-------- Information shown

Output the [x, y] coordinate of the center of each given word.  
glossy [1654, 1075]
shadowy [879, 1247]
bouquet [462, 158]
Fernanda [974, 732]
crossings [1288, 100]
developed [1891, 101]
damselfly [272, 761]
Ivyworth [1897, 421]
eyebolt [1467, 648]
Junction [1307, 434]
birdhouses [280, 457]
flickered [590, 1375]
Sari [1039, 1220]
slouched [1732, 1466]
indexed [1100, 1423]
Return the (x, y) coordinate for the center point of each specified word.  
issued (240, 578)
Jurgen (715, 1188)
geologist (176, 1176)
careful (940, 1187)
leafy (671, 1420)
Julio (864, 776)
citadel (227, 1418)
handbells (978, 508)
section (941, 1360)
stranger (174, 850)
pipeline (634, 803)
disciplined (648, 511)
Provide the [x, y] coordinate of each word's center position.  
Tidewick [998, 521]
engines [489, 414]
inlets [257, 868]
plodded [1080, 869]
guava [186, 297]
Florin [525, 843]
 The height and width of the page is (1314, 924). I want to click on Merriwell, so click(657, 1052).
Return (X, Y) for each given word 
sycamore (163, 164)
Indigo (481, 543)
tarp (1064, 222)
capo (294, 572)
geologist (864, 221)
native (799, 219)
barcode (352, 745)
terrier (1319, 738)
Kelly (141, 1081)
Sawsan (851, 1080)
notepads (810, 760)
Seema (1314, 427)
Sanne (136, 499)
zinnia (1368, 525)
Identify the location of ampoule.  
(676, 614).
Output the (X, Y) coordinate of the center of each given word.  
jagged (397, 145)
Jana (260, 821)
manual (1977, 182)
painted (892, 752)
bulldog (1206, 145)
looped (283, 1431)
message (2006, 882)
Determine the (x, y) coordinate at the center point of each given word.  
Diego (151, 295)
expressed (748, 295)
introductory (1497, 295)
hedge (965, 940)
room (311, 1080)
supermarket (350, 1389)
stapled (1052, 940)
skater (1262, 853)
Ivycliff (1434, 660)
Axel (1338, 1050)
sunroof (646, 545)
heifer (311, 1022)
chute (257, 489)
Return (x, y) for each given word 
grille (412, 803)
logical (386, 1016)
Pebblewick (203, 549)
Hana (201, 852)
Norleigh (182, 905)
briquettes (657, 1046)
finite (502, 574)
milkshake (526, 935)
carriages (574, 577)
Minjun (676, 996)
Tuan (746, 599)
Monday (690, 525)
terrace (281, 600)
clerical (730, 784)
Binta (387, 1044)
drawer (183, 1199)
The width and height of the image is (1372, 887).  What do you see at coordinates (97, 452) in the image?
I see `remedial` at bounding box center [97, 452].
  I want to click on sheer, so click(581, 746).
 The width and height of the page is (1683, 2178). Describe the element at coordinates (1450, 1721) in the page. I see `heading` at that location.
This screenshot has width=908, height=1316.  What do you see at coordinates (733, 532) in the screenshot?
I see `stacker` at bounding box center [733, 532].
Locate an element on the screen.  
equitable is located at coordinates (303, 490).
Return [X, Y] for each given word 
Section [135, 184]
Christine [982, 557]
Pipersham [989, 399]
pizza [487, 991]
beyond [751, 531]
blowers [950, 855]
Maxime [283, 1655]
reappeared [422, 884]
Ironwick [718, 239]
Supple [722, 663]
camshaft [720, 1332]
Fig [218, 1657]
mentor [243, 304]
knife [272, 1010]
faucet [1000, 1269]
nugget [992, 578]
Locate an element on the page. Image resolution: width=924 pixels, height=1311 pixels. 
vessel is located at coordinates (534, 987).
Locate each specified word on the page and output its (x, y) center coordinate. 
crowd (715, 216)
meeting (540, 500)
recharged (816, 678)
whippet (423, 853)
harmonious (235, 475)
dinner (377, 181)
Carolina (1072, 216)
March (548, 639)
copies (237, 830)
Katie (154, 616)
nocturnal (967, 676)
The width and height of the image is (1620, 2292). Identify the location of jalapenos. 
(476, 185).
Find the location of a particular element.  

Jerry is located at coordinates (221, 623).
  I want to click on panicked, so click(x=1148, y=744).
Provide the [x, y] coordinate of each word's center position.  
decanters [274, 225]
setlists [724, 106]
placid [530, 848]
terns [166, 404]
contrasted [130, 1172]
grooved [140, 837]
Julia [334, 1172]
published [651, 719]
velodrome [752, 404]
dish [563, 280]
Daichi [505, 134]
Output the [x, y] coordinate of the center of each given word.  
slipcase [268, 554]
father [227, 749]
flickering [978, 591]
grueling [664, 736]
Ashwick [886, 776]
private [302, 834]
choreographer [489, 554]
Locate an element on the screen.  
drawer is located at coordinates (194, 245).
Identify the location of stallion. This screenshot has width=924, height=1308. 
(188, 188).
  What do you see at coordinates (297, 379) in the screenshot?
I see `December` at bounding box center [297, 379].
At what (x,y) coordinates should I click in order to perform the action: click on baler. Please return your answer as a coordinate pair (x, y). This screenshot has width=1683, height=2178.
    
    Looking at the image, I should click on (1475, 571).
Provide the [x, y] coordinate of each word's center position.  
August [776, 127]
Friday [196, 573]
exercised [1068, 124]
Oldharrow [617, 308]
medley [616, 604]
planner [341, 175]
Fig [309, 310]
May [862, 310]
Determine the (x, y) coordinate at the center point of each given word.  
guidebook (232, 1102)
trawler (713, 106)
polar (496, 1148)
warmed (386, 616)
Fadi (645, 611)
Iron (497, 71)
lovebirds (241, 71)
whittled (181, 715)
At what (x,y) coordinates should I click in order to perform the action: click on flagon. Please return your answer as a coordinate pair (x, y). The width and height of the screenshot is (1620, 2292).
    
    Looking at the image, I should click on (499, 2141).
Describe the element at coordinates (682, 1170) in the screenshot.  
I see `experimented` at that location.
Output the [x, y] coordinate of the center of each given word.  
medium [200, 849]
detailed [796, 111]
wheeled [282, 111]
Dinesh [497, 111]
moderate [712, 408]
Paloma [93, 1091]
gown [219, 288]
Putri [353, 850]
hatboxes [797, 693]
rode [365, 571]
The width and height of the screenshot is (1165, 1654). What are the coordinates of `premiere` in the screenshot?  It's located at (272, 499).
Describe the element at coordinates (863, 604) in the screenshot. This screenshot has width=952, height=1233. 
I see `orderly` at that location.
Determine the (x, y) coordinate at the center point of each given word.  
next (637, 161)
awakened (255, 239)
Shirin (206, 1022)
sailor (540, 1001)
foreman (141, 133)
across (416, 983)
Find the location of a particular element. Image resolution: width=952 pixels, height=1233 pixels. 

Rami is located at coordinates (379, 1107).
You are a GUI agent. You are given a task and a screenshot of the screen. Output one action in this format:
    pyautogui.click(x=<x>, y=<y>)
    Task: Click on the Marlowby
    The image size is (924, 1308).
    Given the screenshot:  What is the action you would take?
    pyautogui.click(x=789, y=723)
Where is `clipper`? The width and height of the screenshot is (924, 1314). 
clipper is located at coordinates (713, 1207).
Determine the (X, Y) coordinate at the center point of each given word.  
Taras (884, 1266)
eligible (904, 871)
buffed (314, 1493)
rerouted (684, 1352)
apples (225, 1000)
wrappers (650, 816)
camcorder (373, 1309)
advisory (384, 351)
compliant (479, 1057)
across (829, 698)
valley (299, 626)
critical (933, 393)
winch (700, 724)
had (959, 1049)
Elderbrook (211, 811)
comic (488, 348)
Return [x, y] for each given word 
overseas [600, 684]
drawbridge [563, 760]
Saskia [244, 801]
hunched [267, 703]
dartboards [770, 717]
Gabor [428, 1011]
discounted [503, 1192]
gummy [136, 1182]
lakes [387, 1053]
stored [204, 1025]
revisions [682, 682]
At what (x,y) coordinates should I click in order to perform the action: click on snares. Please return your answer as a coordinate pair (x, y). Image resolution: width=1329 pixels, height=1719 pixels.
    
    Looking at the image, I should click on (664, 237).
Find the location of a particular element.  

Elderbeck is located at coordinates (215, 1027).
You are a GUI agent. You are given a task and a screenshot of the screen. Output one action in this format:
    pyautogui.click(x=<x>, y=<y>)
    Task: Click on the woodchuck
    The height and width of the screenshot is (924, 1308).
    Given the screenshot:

----------------

• [What to do]: Rescale the material starting with the line containing "comic (488, 348)" and going on through the line containing "revisions [682, 682]". Reproduce every one of those lines, including any without coordinates, and multiply each coordinate by 1.9, rounding to the nearest whole number with halves rounded up.

• [Written answer]:
comic (927, 661)
Return [x, y] for each given word 
overseas [1140, 1300]
drawbridge [1070, 1444]
Saskia [464, 1522]
hunched [507, 1336]
dartboards [1463, 1362]
Gabor [813, 1921]
discounted [956, 2265]
gummy [258, 2246]
lakes [735, 2001]
stored [388, 1948]
revisions [1296, 1296]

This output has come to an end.